Dataset items
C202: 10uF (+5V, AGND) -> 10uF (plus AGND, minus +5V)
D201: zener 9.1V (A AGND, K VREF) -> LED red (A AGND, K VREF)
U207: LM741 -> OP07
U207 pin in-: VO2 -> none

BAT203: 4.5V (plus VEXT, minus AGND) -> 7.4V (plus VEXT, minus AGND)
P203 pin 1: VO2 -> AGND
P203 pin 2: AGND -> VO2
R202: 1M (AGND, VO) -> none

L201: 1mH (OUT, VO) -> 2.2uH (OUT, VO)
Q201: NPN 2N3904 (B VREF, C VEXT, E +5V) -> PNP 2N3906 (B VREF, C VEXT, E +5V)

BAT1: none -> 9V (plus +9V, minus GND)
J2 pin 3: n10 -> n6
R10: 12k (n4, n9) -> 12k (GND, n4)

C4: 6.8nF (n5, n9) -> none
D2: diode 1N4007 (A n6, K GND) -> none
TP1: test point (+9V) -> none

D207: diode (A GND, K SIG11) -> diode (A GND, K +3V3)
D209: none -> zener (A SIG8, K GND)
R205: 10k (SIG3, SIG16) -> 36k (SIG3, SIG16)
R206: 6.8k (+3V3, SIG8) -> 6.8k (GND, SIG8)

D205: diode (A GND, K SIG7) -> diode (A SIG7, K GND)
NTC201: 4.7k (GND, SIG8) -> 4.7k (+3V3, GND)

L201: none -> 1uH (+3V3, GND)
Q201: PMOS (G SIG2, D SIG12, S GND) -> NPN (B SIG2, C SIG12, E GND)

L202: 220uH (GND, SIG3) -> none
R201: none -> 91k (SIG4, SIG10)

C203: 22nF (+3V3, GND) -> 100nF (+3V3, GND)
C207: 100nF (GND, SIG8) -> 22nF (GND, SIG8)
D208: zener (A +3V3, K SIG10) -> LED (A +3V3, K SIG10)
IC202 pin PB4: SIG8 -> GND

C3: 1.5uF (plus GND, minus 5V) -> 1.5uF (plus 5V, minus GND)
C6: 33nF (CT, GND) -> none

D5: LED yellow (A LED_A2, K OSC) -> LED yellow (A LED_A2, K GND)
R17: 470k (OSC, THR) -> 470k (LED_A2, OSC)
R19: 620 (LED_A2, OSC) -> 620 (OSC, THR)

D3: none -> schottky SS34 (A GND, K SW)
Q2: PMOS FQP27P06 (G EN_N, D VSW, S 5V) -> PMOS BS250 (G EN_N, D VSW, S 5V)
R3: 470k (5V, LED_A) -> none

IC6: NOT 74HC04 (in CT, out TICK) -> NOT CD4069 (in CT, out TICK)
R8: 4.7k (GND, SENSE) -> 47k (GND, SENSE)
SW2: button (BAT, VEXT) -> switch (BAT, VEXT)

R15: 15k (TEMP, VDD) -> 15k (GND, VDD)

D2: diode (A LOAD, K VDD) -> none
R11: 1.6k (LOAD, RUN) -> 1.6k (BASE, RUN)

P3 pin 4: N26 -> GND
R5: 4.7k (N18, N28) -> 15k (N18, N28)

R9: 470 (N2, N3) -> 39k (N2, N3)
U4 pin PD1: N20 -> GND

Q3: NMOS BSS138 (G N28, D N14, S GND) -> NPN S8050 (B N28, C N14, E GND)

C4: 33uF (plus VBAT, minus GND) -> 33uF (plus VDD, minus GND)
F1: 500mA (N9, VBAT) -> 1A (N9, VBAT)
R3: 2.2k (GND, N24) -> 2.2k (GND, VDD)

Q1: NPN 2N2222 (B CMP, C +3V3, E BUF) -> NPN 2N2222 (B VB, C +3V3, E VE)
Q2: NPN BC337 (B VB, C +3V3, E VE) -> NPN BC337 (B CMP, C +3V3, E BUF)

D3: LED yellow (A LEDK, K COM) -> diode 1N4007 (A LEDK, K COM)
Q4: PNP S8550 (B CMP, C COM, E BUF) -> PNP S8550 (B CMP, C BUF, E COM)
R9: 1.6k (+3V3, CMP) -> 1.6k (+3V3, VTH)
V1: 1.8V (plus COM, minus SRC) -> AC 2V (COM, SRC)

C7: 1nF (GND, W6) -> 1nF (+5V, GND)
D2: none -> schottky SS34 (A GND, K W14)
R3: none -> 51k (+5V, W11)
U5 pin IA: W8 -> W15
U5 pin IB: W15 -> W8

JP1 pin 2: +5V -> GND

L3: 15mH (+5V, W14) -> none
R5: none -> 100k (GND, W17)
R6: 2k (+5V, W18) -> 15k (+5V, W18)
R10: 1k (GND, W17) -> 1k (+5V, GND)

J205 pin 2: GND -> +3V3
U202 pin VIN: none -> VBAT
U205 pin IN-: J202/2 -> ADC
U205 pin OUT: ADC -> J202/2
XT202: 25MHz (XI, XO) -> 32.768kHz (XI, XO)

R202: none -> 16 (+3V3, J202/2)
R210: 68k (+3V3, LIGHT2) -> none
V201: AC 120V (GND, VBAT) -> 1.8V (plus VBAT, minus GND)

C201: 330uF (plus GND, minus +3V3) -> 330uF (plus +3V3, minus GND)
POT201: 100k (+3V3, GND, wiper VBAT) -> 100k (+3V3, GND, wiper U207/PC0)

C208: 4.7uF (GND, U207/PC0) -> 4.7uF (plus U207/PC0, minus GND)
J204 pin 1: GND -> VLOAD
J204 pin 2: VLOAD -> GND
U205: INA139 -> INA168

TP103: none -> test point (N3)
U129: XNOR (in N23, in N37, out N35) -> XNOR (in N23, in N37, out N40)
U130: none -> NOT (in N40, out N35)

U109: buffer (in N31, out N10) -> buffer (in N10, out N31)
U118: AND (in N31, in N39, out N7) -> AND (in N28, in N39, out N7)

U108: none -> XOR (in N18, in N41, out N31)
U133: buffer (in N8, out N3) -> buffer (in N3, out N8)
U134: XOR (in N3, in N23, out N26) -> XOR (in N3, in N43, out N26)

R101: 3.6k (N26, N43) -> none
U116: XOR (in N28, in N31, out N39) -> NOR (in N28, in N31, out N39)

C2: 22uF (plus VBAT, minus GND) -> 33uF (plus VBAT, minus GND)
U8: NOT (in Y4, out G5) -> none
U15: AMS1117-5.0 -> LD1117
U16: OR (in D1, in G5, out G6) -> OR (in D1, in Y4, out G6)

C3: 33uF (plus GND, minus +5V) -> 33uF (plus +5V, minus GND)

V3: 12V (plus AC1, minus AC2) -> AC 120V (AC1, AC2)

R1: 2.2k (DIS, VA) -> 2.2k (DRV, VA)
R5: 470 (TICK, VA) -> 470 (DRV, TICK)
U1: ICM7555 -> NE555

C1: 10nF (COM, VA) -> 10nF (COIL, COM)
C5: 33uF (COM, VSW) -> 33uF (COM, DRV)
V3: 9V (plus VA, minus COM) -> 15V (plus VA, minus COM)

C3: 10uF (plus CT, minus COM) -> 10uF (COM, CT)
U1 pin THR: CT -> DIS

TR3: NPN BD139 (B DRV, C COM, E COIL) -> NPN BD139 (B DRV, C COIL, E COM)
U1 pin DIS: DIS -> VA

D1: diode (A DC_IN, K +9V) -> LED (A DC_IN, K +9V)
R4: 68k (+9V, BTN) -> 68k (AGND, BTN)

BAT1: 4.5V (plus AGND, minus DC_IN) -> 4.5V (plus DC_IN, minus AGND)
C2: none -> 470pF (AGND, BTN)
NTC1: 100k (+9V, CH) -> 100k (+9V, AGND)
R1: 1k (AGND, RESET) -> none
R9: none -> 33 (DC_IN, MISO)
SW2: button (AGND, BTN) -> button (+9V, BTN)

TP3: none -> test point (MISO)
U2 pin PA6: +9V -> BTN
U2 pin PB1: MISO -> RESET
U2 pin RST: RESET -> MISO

_WHAT THE EXERCISE ASKS_
Above are records; repeat only the lines starting at the line with "L201: 1mH (OUT, VO) -> 2.2uH (OUT, VO)" and ending at the line with "C4: 6.8nF (n5, n9) -> none", exactly as they appear, both included.

_TASK OUTPUT_
L201: 1mH (OUT, VO) -> 2.2uH (OUT, VO)
Q201: NPN 2N3904 (B VREF, C VEXT, E +5V) -> PNP 2N3906 (B VREF, C VEXT, E +5V)

BAT1: none -> 9V (plus +9V, minus GND)
J2 pin 3: n10 -> n6
R10: 12k (n4, n9) -> 12k (GND, n4)

C4: 6.8nF (n5, n9) -> none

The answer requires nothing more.